Your objective. Print every record below exactly as written.

━━━━━ Data provided ━━━━━

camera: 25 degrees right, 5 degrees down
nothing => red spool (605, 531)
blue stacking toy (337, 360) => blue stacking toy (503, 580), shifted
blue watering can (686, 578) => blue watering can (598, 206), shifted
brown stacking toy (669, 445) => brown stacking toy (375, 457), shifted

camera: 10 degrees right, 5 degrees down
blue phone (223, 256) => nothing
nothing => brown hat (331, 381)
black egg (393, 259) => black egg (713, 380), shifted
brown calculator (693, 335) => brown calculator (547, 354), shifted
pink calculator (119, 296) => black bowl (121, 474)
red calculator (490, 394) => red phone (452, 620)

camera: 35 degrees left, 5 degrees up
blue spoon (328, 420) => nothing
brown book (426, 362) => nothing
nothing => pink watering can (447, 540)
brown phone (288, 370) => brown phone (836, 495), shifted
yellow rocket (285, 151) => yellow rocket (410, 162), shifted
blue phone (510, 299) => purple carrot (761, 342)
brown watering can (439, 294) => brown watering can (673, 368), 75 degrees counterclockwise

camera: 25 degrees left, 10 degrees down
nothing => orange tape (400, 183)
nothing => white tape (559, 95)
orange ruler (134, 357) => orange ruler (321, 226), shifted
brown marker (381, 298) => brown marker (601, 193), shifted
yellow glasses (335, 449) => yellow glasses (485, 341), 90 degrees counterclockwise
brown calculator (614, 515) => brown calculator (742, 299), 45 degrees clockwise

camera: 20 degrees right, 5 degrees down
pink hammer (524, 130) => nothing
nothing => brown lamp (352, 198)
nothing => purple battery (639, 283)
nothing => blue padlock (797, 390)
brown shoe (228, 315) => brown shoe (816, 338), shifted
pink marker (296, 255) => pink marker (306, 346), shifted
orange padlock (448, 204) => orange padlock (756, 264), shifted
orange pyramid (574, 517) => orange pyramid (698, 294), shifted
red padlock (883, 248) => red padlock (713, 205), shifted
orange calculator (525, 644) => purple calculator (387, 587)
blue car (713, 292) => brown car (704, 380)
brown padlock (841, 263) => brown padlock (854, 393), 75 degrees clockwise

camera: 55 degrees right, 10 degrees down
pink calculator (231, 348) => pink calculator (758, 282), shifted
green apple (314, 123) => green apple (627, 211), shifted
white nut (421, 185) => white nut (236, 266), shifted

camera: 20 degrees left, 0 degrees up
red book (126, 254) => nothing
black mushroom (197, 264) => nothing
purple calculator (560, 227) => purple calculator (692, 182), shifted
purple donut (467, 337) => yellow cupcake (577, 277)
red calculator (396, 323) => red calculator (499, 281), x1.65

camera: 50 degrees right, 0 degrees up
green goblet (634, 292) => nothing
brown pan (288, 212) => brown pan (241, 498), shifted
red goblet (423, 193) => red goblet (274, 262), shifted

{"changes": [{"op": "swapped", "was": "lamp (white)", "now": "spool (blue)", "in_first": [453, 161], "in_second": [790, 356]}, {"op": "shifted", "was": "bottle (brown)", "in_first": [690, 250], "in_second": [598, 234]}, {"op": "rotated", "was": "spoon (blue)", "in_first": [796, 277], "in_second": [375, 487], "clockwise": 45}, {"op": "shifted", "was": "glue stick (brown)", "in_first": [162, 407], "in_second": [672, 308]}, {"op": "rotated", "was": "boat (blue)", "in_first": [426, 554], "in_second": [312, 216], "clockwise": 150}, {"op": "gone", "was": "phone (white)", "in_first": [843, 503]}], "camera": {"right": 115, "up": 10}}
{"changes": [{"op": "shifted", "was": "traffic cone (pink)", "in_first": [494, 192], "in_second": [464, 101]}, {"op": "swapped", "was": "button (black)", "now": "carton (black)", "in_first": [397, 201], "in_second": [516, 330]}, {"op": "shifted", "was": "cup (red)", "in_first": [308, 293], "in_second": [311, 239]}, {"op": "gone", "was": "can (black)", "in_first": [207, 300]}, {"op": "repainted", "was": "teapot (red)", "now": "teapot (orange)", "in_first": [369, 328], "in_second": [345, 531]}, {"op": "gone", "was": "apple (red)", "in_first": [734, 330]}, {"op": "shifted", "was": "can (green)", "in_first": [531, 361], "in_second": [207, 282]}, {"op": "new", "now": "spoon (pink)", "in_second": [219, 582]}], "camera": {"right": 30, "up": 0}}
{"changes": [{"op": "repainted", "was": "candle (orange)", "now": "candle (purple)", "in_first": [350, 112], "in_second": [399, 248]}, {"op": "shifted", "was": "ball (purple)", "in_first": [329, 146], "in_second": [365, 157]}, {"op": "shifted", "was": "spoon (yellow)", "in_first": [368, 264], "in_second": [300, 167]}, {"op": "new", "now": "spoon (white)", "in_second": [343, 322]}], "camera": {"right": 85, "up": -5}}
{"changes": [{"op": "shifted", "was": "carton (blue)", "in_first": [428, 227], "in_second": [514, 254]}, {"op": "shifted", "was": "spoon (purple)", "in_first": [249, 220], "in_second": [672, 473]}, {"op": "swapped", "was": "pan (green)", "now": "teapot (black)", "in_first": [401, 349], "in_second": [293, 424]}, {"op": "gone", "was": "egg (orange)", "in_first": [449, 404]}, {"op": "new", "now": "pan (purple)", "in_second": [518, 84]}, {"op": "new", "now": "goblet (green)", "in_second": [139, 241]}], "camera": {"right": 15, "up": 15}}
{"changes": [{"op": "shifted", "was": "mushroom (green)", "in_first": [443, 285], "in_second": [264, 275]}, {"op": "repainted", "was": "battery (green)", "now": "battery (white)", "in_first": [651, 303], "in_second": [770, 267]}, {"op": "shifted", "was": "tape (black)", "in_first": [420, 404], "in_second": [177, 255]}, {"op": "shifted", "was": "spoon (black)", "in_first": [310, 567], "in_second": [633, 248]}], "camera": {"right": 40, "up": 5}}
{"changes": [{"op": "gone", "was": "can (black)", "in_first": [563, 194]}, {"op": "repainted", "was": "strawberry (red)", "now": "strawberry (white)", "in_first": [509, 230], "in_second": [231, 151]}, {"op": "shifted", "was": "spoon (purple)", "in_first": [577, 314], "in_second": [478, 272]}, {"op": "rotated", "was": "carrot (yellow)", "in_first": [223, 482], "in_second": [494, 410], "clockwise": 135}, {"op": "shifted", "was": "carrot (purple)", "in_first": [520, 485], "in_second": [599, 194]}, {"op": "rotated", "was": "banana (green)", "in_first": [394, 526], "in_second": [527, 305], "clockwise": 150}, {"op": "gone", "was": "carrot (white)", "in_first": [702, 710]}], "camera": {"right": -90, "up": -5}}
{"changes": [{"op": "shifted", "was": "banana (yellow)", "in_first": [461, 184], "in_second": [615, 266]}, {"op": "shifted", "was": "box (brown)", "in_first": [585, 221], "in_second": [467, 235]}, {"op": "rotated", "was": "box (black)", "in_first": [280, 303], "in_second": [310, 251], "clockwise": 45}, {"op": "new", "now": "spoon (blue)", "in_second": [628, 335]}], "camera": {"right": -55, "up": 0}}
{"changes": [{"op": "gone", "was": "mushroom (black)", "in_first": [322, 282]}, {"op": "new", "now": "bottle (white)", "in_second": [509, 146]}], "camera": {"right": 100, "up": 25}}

━━━━━

Reply to the task.
camera: 25 degrees right, 5 degrees down
nothing => red spool (605, 531)
blue stacking toy (337, 360) => blue stacking toy (503, 580), shifted
blue watering can (686, 578) => blue watering can (598, 206), shifted
brown stacking toy (669, 445) => brown stacking toy (375, 457), shifted

camera: 10 degrees right, 5 degrees down
blue phone (223, 256) => nothing
nothing => brown hat (331, 381)
black egg (393, 259) => black egg (713, 380), shifted
brown calculator (693, 335) => brown calculator (547, 354), shifted
pink calculator (119, 296) => black bowl (121, 474)
red calculator (490, 394) => red phone (452, 620)

camera: 35 degrees left, 5 degrees up
blue spoon (328, 420) => nothing
brown book (426, 362) => nothing
nothing => pink watering can (447, 540)
brown phone (288, 370) => brown phone (836, 495), shifted
yellow rocket (285, 151) => yellow rocket (410, 162), shifted
blue phone (510, 299) => purple carrot (761, 342)
brown watering can (439, 294) => brown watering can (673, 368), 75 degrees counterclockwise

camera: 25 degrees left, 10 degrees down
nothing => orange tape (400, 183)
nothing => white tape (559, 95)
orange ruler (134, 357) => orange ruler (321, 226), shifted
brown marker (381, 298) => brown marker (601, 193), shifted
yellow glasses (335, 449) => yellow glasses (485, 341), 90 degrees counterclockwise
brown calculator (614, 515) => brown calculator (742, 299), 45 degrees clockwise

camera: 20 degrees right, 5 degrees down
pink hammer (524, 130) => nothing
nothing => brown lamp (352, 198)
nothing => purple battery (639, 283)
nothing => blue padlock (797, 390)
brown shoe (228, 315) => brown shoe (816, 338), shifted
pink marker (296, 255) => pink marker (306, 346), shifted
orange padlock (448, 204) => orange padlock (756, 264), shifted
orange pyramid (574, 517) => orange pyramid (698, 294), shifted
red padlock (883, 248) => red padlock (713, 205), shifted
orange calculator (525, 644) => purple calculator (387, 587)
blue car (713, 292) => brown car (704, 380)
brown padlock (841, 263) => brown padlock (854, 393), 75 degrees clockwise

camera: 55 degrees right, 10 degrees down
pink calculator (231, 348) => pink calculator (758, 282), shifted
green apple (314, 123) => green apple (627, 211), shifted
white nut (421, 185) => white nut (236, 266), shifted

camera: 20 degrees left, 0 degrees up
red book (126, 254) => nothing
black mushroom (197, 264) => nothing
purple calculator (560, 227) => purple calculator (692, 182), shifted
purple donut (467, 337) => yellow cupcake (577, 277)
red calculator (396, 323) => red calculator (499, 281), x1.65

camera: 50 degrees right, 0 degrees up
green goblet (634, 292) => nothing
brown pan (288, 212) => brown pan (241, 498), shifted
red goblet (423, 193) => red goblet (274, 262), shifted

{"changes": [{"op": "swapped", "was": "lamp (white)", "now": "spool (blue)", "in_first": [453, 161], "in_second": [790, 356]}, {"op": "shifted", "was": "bottle (brown)", "in_first": [690, 250], "in_second": [598, 234]}, {"op": "rotated", "was": "spoon (blue)", "in_first": [796, 277], "in_second": [375, 487], "clockwise": 45}, {"op": "shifted", "was": "glue stick (brown)", "in_first": [162, 407], "in_second": [672, 308]}, {"op": "rotated", "was": "boat (blue)", "in_first": [426, 554], "in_second": [312, 216], "clockwise": 150}, {"op": "gone", "was": "phone (white)", "in_first": [843, 503]}], "camera": {"right": 115, "up": 10}}
{"changes": [{"op": "shifted", "was": "traffic cone (pink)", "in_first": [494, 192], "in_second": [464, 101]}, {"op": "swapped", "was": "button (black)", "now": "carton (black)", "in_first": [397, 201], "in_second": [516, 330]}, {"op": "shifted", "was": "cup (red)", "in_first": [308, 293], "in_second": [311, 239]}, {"op": "gone", "was": "can (black)", "in_first": [207, 300]}, {"op": "repainted", "was": "teapot (red)", "now": "teapot (orange)", "in_first": [369, 328], "in_second": [345, 531]}, {"op": "gone", "was": "apple (red)", "in_first": [734, 330]}, {"op": "shifted", "was": "can (green)", "in_first": [531, 361], "in_second": [207, 282]}, {"op": "new", "now": "spoon (pink)", "in_second": [219, 582]}], "camera": {"right": 30, "up": 0}}
{"changes": [{"op": "repainted", "was": "candle (orange)", "now": "candle (purple)", "in_first": [350, 112], "in_second": [399, 248]}, {"op": "shifted", "was": "ball (purple)", "in_first": [329, 146], "in_second": [365, 157]}, {"op": "shifted", "was": "spoon (yellow)", "in_first": [368, 264], "in_second": [300, 167]}, {"op": "new", "now": "spoon (white)", "in_second": [343, 322]}], "camera": {"right": 85, "up": -5}}
{"changes": [{"op": "shifted", "was": "carton (blue)", "in_first": [428, 227], "in_second": [514, 254]}, {"op": "shifted", "was": "spoon (purple)", "in_first": [249, 220], "in_second": [672, 473]}, {"op": "swapped", "was": "pan (green)", "now": "teapot (black)", "in_first": [401, 349], "in_second": [293, 424]}, {"op": "gone", "was": "egg (orange)", "in_first": [449, 404]}, {"op": "new", "now": "pan (purple)", "in_second": [518, 84]}, {"op": "new", "now": "goblet (green)", "in_second": [139, 241]}], "camera": {"right": 15, "up": 15}}
{"changes": [{"op": "shifted", "was": "mushroom (green)", "in_first": [443, 285], "in_second": [264, 275]}, {"op": "repainted", "was": "battery (green)", "now": "battery (white)", "in_first": [651, 303], "in_second": [770, 267]}, {"op": "shifted", "was": "tape (black)", "in_first": [420, 404], "in_second": [177, 255]}, {"op": "shifted", "was": "spoon (black)", "in_first": [310, 567], "in_second": [633, 248]}], "camera": {"right": 40, "up": 5}}
{"changes": [{"op": "gone", "was": "can (black)", "in_first": [563, 194]}, {"op": "repainted", "was": "strawberry (red)", "now": "strawberry (white)", "in_first": [509, 230], "in_second": [231, 151]}, {"op": "shifted", "was": "spoon (purple)", "in_first": [577, 314], "in_second": [478, 272]}, {"op": "rotated", "was": "carrot (yellow)", "in_first": [223, 482], "in_second": [494, 410], "clockwise": 135}, {"op": "shifted", "was": "carrot (purple)", "in_first": [520, 485], "in_second": [599, 194]}, {"op": "rotated", "was": "banana (green)", "in_first": [394, 526], "in_second": [527, 305], "clockwise": 150}, {"op": "gone", "was": "carrot (white)", "in_first": [702, 710]}], "camera": {"right": -90, "up": -5}}
{"changes": [{"op": "shifted", "was": "banana (yellow)", "in_first": [461, 184], "in_second": [615, 266]}, {"op": "shifted", "was": "box (brown)", "in_first": [585, 221], "in_second": [467, 235]}, {"op": "rotated", "was": "box (black)", "in_first": [280, 303], "in_second": [310, 251], "clockwise": 45}, {"op": "new", "now": "spoon (blue)", "in_second": [628, 335]}], "camera": {"right": -55, "up": 0}}
{"changes": [{"op": "gone", "was": "mushroom (black)", "in_first": [322, 282]}, {"op": "new", "now": "bottle (white)", "in_second": [509, 146]}], "camera": {"right": 100, "up": 25}}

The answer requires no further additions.